__Work order__
Identify every line in the records below that contains the word "AGND", and reproduce each one.

Excerpts from a dataset:

■ ■ ■ ■

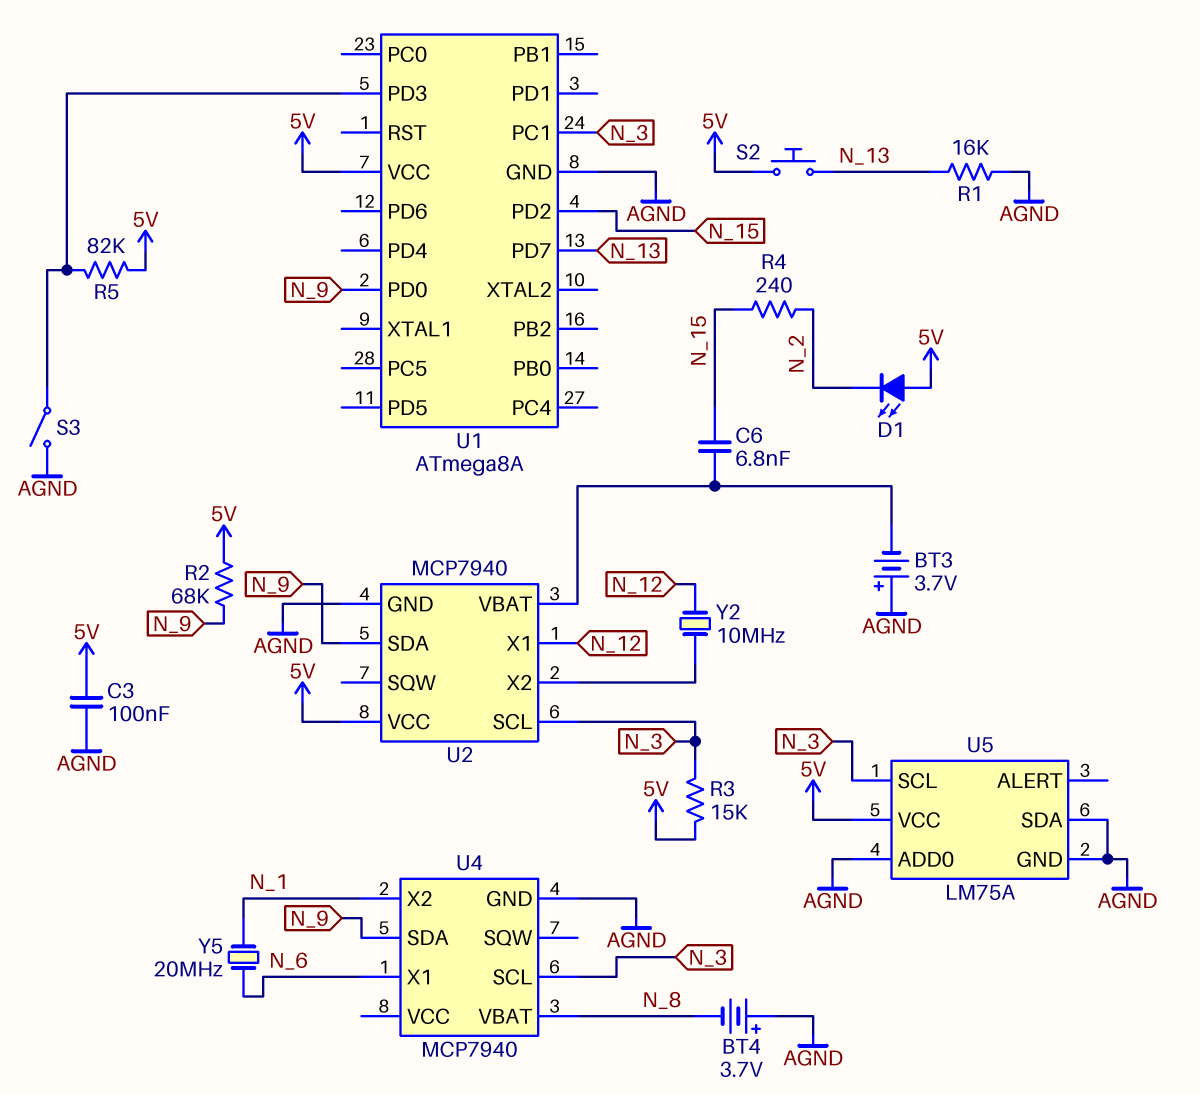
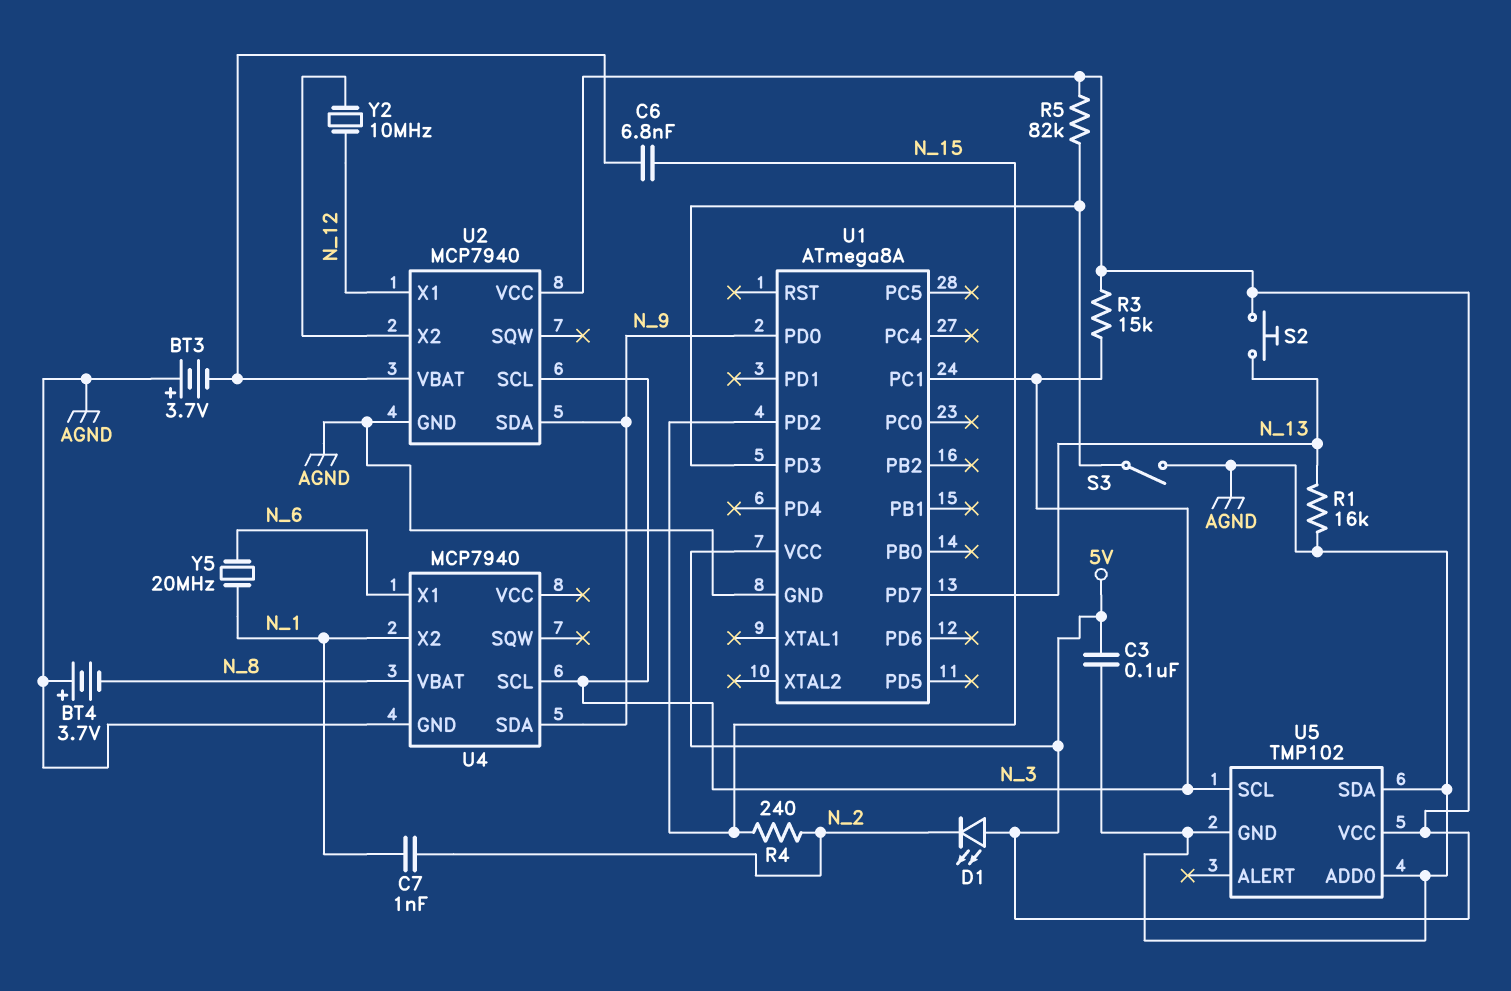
C7: none -> 1nF (N_1, N_2)
R2: 68k (5V, N_9) -> none
U5: LM75A -> TMP102

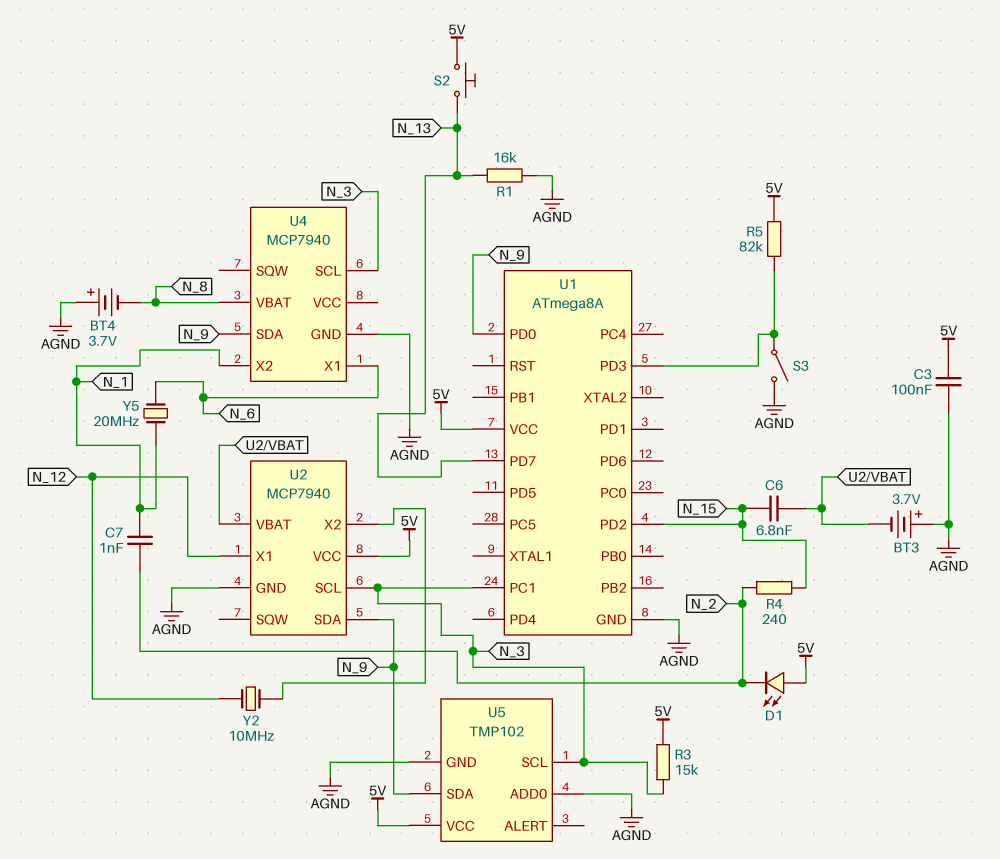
U5 pin SDA: AGND -> N_9

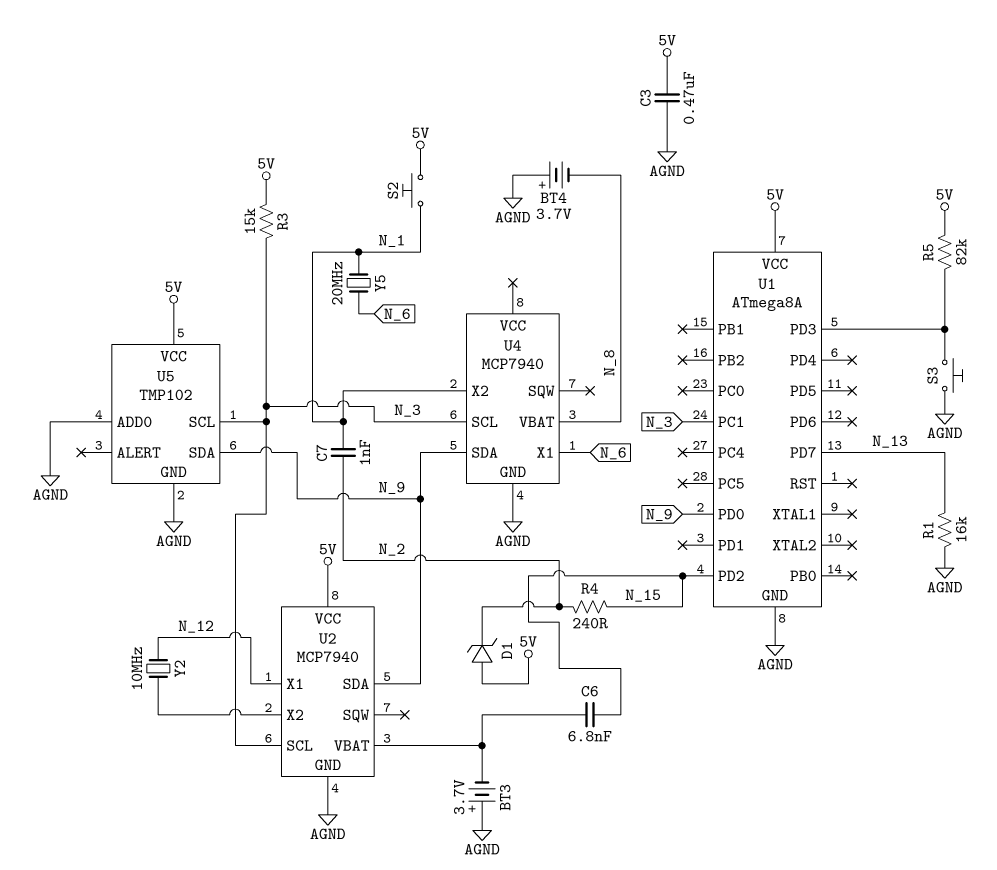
C3: 100nF (5V, AGND) -> 470nF (5V, AGND)
D1: LED (A 5V, K N_2) -> zener (A 5V, K N_2)
S2: button (5V, N_13) -> button (5V, N_1)
S3: switch (AGND, U1/PD3) -> button (AGND, U1/PD3)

■ ■ ■ ■

__Task response__
U5 pin SDA: AGND -> N_9
C3: 100nF (5V, AGND) -> 470nF (5V, AGND)
S3: switch (AGND, U1/PD3) -> button (AGND, U1/PD3)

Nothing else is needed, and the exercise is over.